About this exercise: Copy out all the lines of the data precisely, omitting any pictures.

Records supplied:
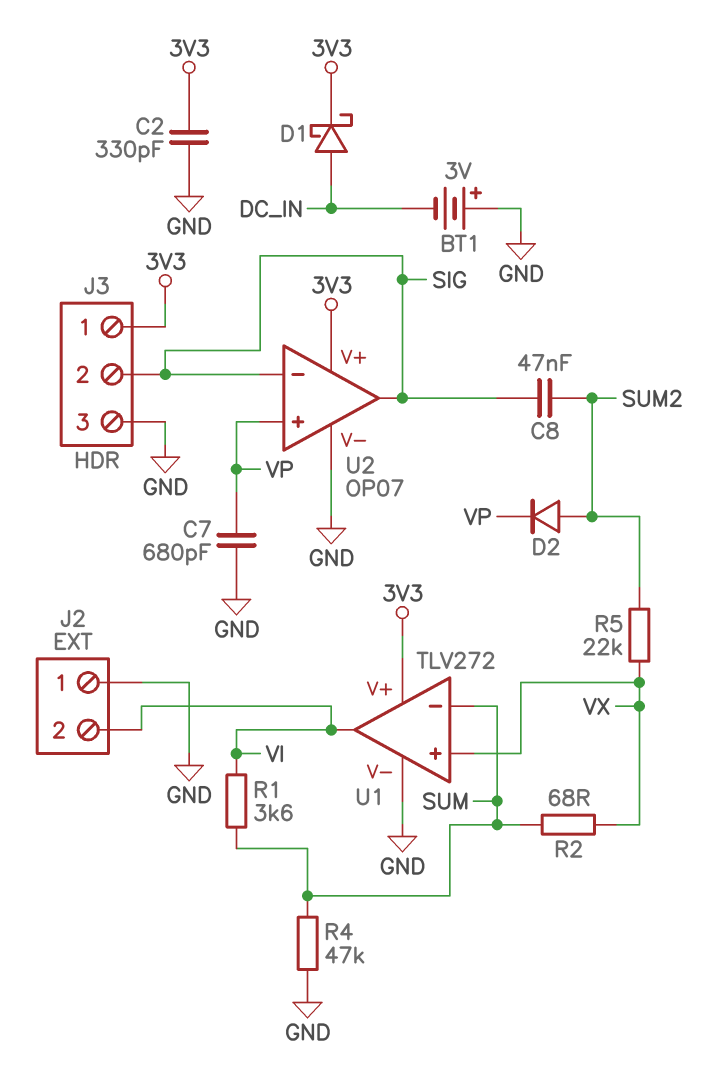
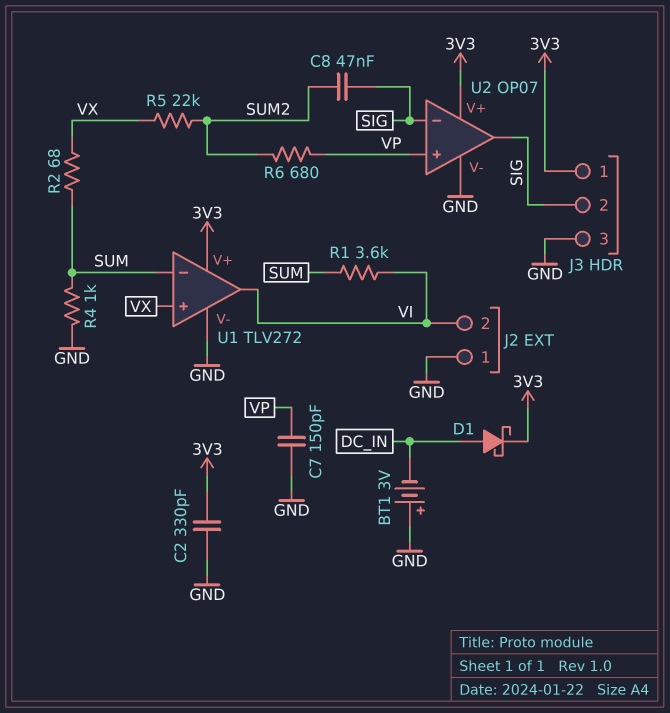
C7: 680pF (GND, VP) -> 150pF (GND, VP)
D2: diode (A SUM2, K VP) -> none
R4: 47k (GND, SUM) -> 1k (GND, SUM)
R6: none -> 680 (SUM2, VP)

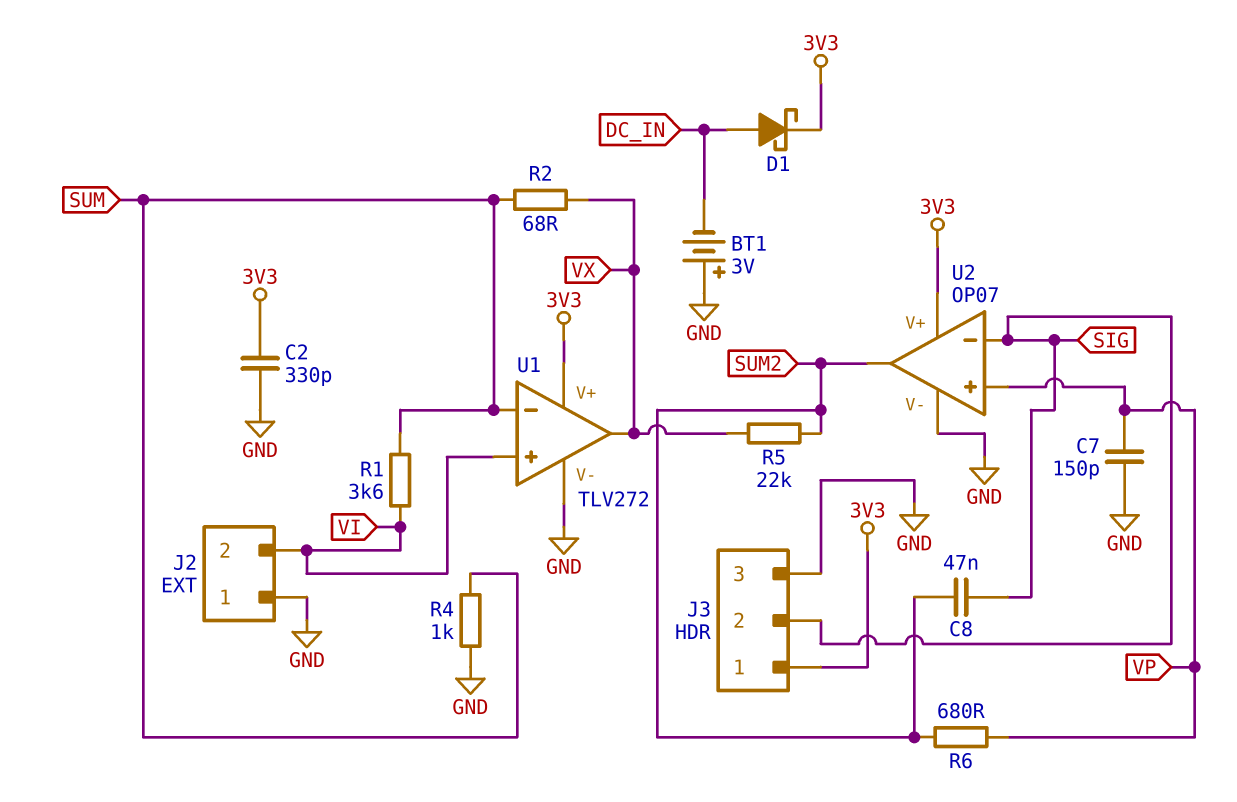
U1 pin in+: VX -> VI
U1 pin out: VI -> VX
U2 pin out: SIG -> SUM2

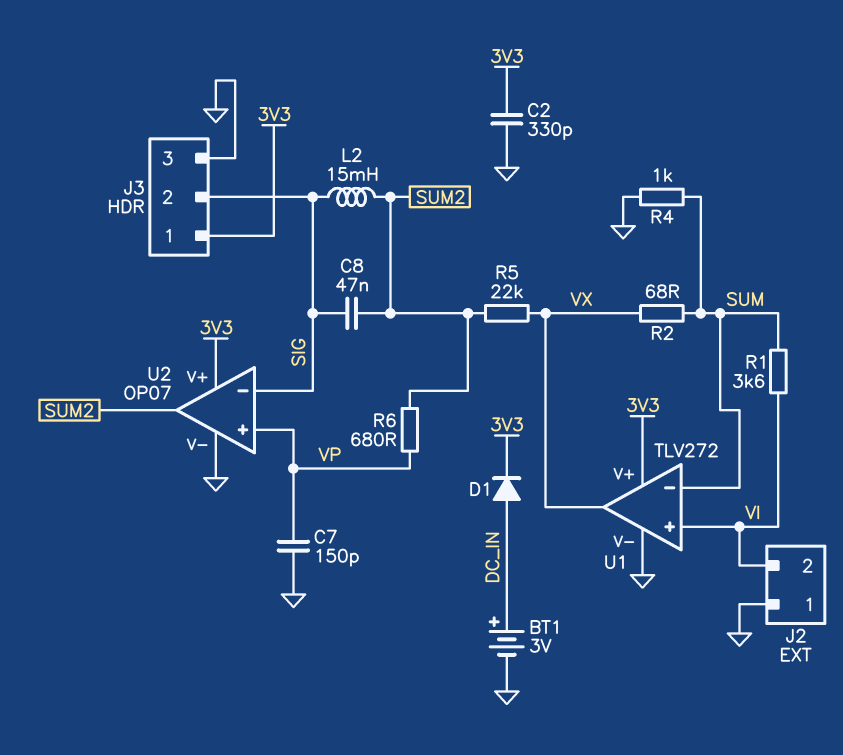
BT1: 3V (plus GND, minus DC_IN) -> 3V (plus DC_IN, minus GND)
D1: schottky (A DC_IN, K 3V3) -> diode (A DC_IN, K 3V3)
L2: none -> 15mH (SIG, SUM2)

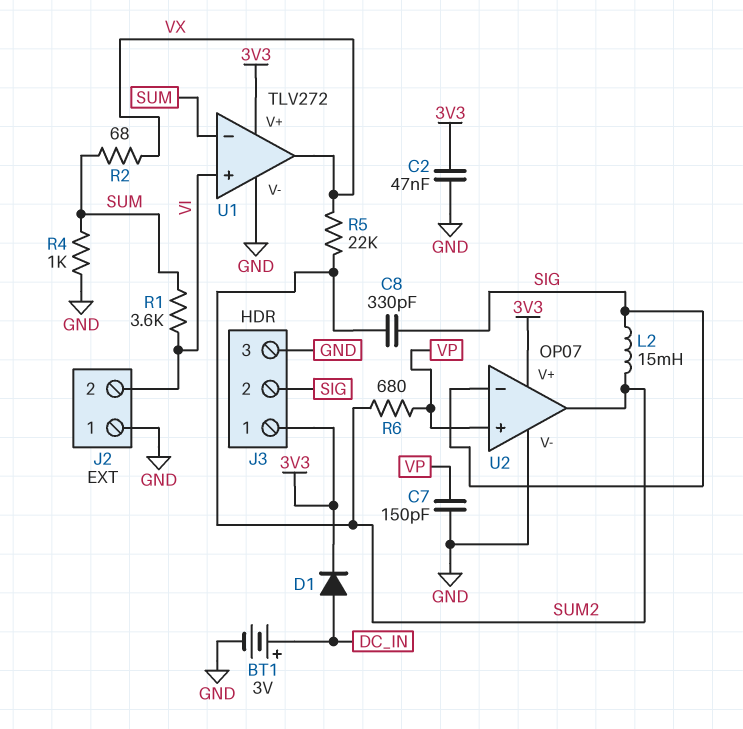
C2: 330pF (3V3, GND) -> 47nF (3V3, GND)
C8: 47nF (SIG, SUM2) -> 330pF (SIG, SUM2)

Output for this exercise:
C7: 680pF (GND, VP) -> 150pF (GND, VP)
D2: diode (A SUM2, K VP) -> none
R4: 47k (GND, SUM) -> 1k (GND, SUM)
R6: none -> 680 (SUM2, VP)

U1 pin in+: VX -> VI
U1 pin out: VI -> VX
U2 pin out: SIG -> SUM2

BT1: 3V (plus GND, minus DC_IN) -> 3V (plus DC_IN, minus GND)
D1: schottky (A DC_IN, K 3V3) -> diode (A DC_IN, K 3V3)
L2: none -> 15mH (SIG, SUM2)

C2: 330pF (3V3, GND) -> 47nF (3V3, GND)
C8: 47nF (SIG, SUM2) -> 330pF (SIG, SUM2)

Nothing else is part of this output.